> [Information shown]
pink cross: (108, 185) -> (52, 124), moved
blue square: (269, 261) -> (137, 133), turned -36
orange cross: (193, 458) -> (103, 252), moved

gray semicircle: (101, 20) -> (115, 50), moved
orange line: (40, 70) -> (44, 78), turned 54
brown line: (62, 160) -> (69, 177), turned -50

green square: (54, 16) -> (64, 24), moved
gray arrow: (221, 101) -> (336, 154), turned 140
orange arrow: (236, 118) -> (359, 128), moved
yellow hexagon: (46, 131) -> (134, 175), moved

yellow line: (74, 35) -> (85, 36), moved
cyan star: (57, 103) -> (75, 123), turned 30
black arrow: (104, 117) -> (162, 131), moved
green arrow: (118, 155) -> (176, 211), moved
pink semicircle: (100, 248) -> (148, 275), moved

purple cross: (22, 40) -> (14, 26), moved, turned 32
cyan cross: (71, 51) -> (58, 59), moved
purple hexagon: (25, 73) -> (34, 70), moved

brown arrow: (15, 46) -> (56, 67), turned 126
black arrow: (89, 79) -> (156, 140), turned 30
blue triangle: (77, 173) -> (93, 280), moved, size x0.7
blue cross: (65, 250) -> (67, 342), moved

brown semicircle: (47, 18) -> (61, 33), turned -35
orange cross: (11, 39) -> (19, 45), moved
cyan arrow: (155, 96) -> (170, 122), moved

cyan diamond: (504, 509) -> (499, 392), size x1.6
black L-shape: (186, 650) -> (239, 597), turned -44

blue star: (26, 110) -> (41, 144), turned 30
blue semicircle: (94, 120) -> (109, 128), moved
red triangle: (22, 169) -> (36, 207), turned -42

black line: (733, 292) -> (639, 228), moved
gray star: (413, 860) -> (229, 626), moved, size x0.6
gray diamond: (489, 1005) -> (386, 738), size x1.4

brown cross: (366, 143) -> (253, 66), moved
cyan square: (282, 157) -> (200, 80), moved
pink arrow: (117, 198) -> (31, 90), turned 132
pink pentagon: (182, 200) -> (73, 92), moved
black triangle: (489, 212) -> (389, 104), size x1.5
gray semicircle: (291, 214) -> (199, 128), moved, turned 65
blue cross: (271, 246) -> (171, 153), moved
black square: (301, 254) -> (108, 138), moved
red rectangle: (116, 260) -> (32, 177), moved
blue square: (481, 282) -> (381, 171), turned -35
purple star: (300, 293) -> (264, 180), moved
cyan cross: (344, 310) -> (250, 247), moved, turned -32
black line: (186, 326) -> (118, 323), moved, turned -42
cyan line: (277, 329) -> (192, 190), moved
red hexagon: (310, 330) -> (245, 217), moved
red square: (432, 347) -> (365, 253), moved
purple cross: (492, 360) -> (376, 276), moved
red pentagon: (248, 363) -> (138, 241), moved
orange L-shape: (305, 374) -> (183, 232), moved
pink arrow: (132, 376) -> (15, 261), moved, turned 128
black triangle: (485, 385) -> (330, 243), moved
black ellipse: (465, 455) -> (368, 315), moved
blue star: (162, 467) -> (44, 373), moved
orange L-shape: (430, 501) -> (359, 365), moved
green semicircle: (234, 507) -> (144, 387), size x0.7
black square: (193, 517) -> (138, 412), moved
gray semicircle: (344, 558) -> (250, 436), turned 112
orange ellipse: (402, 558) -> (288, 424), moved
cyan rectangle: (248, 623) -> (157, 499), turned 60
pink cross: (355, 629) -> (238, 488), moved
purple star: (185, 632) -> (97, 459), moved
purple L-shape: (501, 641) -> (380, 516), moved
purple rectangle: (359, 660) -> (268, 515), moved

> [Task brief] Begin with the line above that has "black triangle: (489, 212)" and continue through the line that has "pink cross: (355, 629) -> (238, 488), moved", setting each one down exactly. Stop there.

> [The answer]
black triangle: (489, 212) -> (389, 104), size x1.5
gray semicircle: (291, 214) -> (199, 128), moved, turned 65
blue cross: (271, 246) -> (171, 153), moved
black square: (301, 254) -> (108, 138), moved
red rectangle: (116, 260) -> (32, 177), moved
blue square: (481, 282) -> (381, 171), turned -35
purple star: (300, 293) -> (264, 180), moved
cyan cross: (344, 310) -> (250, 247), moved, turned -32
black line: (186, 326) -> (118, 323), moved, turned -42
cyan line: (277, 329) -> (192, 190), moved
red hexagon: (310, 330) -> (245, 217), moved
red square: (432, 347) -> (365, 253), moved
purple cross: (492, 360) -> (376, 276), moved
red pentagon: (248, 363) -> (138, 241), moved
orange L-shape: (305, 374) -> (183, 232), moved
pink arrow: (132, 376) -> (15, 261), moved, turned 128
black triangle: (485, 385) -> (330, 243), moved
black ellipse: (465, 455) -> (368, 315), moved
blue star: (162, 467) -> (44, 373), moved
orange L-shape: (430, 501) -> (359, 365), moved
green semicircle: (234, 507) -> (144, 387), size x0.7
black square: (193, 517) -> (138, 412), moved
gray semicircle: (344, 558) -> (250, 436), turned 112
orange ellipse: (402, 558) -> (288, 424), moved
cyan rectangle: (248, 623) -> (157, 499), turned 60
pink cross: (355, 629) -> (238, 488), moved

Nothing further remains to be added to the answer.